For this exercise, please find the lines in the entries that include the word "lime" and copy them.

### The input

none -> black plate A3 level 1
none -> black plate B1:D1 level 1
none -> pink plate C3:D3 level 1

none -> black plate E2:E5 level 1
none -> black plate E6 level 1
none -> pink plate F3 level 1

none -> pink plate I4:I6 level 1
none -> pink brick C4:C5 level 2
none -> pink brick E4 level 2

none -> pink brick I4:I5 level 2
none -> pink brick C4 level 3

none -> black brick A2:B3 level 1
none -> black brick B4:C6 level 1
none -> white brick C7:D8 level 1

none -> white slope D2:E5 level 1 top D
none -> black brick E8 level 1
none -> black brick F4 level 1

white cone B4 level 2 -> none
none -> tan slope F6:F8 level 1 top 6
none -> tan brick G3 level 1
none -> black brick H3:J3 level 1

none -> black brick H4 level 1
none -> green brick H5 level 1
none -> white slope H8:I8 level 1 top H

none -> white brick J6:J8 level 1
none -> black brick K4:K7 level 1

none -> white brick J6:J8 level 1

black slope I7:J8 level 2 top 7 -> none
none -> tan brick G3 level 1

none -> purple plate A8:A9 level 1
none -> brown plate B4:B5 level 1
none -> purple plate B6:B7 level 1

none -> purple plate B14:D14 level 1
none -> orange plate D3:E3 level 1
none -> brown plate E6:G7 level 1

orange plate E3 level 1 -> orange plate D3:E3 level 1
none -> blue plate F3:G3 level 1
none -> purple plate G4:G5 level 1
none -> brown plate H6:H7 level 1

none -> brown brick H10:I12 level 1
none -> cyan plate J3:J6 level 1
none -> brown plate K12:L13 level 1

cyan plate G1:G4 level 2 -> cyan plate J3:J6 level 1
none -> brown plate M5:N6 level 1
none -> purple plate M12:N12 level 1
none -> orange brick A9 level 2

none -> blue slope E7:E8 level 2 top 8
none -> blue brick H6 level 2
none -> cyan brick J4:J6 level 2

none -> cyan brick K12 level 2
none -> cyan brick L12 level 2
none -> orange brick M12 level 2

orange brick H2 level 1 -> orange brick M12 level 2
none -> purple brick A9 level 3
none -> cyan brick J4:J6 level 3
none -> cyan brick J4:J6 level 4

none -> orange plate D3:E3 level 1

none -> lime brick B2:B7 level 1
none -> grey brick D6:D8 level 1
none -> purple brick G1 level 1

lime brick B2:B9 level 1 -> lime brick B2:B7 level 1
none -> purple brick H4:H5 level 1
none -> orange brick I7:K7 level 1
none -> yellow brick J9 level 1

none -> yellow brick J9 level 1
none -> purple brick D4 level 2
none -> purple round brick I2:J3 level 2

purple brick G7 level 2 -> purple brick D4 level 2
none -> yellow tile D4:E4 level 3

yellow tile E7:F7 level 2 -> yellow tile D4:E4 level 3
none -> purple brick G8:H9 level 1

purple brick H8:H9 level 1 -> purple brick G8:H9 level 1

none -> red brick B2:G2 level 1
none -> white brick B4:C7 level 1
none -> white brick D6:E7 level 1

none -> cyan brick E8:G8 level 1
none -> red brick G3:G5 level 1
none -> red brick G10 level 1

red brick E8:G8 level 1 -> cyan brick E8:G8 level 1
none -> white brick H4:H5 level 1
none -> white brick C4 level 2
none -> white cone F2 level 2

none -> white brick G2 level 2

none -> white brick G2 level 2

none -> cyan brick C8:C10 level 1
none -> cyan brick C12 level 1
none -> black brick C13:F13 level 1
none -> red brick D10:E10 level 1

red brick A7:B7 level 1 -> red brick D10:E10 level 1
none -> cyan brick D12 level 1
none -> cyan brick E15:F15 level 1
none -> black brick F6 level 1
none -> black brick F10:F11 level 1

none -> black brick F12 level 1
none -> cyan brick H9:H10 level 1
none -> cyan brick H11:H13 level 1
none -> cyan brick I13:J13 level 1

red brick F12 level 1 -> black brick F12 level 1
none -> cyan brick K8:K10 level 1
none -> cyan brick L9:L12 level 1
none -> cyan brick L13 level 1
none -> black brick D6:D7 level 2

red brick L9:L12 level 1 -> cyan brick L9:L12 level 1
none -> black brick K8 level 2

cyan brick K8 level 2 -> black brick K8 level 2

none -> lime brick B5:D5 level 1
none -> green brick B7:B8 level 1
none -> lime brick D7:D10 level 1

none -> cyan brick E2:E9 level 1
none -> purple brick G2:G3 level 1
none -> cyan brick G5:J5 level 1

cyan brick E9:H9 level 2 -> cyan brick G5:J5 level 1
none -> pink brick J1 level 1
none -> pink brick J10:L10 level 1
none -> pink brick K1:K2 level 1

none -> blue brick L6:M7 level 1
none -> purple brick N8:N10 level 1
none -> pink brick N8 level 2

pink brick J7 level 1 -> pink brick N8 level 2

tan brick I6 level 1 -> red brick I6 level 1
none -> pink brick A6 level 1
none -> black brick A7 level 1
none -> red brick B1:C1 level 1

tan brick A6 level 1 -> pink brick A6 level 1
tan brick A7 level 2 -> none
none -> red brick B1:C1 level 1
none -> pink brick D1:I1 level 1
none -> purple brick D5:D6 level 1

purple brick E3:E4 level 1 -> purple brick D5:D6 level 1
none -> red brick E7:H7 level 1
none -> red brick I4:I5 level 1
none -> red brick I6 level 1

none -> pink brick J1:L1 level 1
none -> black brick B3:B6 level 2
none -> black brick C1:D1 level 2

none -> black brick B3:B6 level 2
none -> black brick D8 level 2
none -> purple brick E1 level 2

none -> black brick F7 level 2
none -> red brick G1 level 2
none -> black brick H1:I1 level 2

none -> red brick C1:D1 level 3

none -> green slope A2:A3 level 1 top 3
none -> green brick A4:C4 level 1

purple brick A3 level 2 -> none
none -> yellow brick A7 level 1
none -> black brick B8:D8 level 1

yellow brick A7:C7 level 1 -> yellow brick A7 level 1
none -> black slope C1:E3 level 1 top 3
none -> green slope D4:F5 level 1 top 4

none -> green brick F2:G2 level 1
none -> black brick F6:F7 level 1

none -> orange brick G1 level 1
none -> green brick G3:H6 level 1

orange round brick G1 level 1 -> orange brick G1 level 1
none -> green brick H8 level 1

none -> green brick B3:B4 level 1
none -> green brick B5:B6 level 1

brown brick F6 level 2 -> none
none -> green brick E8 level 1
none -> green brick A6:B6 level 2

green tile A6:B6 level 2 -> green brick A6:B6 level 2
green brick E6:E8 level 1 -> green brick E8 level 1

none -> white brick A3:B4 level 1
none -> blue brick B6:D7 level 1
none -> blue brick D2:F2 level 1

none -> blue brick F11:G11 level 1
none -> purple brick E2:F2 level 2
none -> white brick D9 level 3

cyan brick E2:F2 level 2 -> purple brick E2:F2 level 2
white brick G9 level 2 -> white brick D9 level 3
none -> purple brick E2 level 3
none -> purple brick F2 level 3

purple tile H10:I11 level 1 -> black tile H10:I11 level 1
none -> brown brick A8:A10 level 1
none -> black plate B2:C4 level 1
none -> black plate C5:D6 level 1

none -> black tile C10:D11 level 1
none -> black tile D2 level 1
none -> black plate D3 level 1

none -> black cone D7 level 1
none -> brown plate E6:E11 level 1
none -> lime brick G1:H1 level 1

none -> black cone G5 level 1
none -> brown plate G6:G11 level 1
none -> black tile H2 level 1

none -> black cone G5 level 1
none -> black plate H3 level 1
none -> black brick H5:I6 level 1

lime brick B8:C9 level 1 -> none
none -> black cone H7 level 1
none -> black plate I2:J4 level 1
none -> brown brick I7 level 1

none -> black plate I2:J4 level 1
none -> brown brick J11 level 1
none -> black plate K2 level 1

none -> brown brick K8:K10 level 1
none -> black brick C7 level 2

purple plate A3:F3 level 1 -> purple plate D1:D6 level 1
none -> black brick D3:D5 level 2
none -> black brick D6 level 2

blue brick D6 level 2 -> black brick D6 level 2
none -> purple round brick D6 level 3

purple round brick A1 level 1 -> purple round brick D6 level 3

######

• _Solution for this problem_
none -> lime brick B2:B7 level 1
lime brick B2:B9 level 1 -> lime brick B2:B7 level 1
none -> lime brick B5:D5 level 1
none -> lime brick D7:D10 level 1
none -> lime brick G1:H1 level 1
lime brick B8:C9 level 1 -> none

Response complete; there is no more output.